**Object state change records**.
•••

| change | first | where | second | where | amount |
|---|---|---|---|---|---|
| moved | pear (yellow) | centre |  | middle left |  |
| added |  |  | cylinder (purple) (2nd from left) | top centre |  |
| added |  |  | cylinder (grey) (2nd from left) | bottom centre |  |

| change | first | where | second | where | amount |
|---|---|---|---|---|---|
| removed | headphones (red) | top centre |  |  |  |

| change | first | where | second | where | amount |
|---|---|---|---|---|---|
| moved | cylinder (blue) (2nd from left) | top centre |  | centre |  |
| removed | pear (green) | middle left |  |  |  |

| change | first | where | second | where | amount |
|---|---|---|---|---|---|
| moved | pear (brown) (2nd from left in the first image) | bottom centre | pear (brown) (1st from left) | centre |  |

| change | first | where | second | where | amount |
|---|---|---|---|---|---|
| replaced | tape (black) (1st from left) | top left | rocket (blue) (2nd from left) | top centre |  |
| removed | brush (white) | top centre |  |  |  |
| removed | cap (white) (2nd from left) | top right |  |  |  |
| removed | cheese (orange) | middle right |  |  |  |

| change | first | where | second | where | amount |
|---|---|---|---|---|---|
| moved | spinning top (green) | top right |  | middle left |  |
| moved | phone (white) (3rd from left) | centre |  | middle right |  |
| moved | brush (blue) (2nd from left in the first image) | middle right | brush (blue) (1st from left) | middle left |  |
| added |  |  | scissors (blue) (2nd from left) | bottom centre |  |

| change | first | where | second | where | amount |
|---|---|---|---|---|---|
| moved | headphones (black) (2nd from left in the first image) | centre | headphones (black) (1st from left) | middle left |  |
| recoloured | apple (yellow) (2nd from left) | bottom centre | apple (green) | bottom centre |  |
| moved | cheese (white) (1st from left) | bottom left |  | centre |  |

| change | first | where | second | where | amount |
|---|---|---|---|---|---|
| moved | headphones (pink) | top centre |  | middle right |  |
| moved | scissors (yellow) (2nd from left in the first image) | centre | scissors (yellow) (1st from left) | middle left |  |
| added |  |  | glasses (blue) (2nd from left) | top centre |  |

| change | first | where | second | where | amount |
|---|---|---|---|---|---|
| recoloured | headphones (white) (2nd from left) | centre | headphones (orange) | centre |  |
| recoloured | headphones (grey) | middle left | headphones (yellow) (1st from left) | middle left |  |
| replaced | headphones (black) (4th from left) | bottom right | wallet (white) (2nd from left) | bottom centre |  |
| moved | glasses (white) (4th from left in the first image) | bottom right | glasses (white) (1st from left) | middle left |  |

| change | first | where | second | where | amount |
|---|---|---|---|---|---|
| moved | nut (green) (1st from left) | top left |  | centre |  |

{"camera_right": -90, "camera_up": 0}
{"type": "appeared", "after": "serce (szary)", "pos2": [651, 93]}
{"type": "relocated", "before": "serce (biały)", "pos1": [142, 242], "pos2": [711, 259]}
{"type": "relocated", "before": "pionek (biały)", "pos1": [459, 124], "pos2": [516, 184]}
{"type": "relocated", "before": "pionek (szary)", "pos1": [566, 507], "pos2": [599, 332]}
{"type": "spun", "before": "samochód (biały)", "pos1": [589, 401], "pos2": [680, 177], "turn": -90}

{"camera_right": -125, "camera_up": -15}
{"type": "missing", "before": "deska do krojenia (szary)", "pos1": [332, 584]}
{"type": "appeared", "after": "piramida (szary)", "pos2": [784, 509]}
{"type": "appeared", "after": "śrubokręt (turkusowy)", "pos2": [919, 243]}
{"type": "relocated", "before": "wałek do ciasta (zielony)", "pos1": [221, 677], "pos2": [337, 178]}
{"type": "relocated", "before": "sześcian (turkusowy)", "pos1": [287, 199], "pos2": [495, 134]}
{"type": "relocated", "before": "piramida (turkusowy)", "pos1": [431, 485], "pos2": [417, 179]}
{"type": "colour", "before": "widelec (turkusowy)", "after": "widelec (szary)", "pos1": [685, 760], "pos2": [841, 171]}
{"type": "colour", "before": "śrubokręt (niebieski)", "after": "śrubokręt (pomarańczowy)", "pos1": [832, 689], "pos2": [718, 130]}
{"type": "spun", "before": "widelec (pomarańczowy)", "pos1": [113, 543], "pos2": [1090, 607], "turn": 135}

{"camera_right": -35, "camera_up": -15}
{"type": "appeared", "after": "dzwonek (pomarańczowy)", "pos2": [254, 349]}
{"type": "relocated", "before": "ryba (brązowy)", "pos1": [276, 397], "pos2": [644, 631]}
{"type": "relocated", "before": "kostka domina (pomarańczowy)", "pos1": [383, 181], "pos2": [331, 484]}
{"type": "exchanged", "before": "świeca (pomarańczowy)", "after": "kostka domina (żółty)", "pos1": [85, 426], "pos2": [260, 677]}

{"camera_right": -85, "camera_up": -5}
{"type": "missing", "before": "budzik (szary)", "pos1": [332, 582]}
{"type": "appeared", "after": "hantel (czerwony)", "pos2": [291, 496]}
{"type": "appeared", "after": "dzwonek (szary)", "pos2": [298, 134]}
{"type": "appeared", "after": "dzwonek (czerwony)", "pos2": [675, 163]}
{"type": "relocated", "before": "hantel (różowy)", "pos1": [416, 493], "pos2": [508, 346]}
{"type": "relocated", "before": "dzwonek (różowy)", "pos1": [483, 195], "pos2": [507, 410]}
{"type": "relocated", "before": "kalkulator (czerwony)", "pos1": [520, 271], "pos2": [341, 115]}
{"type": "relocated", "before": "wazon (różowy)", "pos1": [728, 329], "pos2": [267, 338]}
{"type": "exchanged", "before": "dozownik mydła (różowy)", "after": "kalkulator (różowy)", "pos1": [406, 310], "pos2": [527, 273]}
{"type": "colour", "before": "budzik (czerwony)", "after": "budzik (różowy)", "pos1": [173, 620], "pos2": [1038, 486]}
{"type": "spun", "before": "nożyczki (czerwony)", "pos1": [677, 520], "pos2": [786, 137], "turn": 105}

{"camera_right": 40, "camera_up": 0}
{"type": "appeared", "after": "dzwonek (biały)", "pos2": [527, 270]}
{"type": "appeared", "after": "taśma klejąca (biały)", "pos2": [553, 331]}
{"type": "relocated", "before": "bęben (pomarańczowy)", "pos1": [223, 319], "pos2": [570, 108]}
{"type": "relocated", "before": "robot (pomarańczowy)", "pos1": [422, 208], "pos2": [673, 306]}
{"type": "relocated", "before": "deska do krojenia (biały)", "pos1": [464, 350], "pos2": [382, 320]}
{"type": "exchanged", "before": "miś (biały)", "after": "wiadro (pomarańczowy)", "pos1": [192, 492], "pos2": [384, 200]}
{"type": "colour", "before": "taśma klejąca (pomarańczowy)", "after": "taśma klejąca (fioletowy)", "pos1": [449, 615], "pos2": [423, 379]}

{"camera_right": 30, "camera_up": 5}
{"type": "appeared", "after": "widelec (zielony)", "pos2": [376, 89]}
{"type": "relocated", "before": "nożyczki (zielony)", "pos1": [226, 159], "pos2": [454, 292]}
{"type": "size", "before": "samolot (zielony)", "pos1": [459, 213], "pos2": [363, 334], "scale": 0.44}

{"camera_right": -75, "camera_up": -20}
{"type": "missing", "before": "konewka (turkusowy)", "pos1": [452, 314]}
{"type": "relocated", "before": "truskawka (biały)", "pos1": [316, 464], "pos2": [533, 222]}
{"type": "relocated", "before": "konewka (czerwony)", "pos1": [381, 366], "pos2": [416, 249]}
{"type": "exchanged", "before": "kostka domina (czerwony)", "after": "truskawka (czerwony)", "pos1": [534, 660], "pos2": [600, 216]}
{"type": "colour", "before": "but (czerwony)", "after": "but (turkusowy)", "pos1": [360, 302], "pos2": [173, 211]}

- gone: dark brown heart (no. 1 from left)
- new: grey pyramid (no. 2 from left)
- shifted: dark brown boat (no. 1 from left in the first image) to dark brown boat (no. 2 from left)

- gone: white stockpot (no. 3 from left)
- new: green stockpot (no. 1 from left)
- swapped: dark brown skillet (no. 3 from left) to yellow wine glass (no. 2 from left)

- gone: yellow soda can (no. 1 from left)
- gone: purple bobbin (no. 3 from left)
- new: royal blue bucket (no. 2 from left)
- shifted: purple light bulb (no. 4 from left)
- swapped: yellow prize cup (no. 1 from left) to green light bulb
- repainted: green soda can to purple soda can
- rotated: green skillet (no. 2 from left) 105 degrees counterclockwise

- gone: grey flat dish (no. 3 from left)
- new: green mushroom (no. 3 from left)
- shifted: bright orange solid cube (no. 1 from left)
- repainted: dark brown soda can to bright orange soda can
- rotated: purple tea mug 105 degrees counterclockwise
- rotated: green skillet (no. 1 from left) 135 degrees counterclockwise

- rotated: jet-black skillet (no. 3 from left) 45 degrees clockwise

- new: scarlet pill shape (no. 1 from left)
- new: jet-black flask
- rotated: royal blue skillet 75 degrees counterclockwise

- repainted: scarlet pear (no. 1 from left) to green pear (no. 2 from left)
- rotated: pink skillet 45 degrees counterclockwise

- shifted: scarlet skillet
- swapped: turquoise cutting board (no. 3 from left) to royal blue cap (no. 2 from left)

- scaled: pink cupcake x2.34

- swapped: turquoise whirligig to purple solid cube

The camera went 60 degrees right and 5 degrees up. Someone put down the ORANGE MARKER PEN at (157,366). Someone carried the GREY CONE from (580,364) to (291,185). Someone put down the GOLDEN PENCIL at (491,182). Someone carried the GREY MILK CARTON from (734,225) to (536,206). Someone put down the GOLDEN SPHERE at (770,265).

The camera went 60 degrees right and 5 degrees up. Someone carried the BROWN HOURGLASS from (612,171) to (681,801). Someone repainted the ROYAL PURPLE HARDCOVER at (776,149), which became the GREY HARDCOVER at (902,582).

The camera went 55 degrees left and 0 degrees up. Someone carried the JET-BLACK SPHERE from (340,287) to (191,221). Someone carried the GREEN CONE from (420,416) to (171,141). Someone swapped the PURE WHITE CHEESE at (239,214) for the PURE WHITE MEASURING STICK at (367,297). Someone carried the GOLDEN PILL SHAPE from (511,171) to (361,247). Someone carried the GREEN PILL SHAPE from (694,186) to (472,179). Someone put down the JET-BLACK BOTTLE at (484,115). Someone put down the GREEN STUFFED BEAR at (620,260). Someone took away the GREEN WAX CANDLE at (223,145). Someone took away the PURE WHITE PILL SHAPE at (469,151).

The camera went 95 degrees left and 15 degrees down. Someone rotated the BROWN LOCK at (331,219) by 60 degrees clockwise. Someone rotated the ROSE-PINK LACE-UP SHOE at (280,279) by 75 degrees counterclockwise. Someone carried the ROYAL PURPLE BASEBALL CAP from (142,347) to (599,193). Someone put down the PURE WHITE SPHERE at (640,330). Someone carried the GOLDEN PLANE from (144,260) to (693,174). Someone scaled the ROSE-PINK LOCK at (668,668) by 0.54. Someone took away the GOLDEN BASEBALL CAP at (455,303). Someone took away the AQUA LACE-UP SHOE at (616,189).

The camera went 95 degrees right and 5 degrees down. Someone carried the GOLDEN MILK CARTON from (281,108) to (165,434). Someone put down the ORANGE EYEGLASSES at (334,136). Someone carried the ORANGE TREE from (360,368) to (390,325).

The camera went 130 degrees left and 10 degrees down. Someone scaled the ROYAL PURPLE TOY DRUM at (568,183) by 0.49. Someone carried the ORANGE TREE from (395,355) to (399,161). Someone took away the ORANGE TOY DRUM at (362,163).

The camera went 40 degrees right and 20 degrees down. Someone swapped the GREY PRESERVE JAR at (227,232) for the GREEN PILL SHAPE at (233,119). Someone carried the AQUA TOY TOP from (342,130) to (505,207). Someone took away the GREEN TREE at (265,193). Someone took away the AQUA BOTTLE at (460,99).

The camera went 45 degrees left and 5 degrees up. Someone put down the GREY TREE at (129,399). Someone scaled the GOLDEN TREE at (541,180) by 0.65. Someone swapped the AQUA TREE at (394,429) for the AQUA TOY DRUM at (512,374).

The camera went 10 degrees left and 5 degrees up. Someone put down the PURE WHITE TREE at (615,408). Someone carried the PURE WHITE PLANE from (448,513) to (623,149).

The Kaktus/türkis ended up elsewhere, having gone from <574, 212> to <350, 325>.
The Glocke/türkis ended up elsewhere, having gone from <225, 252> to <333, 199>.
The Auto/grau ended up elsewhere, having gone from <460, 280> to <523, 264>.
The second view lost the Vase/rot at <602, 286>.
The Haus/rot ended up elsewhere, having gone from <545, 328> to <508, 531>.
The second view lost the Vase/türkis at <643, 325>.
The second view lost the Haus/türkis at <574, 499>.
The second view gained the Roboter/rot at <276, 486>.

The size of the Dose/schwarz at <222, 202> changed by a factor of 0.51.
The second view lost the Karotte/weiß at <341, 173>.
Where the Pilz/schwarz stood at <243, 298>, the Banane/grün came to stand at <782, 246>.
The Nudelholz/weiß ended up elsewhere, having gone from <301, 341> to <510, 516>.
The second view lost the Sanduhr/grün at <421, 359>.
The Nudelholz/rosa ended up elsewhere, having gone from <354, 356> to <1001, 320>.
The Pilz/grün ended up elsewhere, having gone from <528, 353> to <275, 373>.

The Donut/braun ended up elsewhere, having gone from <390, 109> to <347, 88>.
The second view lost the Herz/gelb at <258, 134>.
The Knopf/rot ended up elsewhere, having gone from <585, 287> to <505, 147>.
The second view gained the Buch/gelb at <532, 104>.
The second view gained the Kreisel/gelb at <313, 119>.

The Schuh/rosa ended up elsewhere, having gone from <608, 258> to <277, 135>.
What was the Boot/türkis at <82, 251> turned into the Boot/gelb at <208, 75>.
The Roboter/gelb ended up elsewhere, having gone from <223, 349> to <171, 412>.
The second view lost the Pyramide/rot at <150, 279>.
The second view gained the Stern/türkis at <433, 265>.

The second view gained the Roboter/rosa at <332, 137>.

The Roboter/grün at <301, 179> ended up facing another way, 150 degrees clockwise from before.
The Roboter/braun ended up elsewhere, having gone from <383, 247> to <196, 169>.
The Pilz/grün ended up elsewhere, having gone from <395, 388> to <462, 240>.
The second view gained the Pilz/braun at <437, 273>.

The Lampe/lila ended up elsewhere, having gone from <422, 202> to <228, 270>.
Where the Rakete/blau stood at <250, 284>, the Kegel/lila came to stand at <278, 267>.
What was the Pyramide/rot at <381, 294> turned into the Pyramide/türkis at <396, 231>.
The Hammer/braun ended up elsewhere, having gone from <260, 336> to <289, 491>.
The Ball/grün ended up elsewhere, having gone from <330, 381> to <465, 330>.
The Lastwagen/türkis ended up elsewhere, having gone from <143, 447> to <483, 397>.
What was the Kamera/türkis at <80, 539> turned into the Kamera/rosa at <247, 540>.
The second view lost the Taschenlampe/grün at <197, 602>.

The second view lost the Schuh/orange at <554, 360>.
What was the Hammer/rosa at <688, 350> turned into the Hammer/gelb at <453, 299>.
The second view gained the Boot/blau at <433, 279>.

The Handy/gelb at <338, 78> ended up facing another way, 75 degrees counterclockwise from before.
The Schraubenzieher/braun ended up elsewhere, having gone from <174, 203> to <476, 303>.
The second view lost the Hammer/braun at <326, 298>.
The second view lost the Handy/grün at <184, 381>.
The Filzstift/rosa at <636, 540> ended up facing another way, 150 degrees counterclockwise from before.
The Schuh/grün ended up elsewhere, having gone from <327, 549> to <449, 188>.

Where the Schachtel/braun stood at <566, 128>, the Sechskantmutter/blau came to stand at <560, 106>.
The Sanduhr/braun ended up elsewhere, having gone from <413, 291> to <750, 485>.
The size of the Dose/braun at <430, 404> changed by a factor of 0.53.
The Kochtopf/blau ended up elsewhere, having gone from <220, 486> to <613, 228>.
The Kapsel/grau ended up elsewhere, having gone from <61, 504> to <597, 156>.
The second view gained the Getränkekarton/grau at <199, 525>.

•••

**Task goal**. If a line falls between the first line of the entries and the line containing "cylinder (purple) (2nd", or is one of those two, restate it word for word; leave all other lines out.

**Solution for this problem**.
| change | first | where | second | where | amount |
|---|---|---|---|---|---|
| moved | pear (yellow) | centre |  | middle left |  |
| added |  |  | cylinder (purple) (2nd from left) | top centre |  |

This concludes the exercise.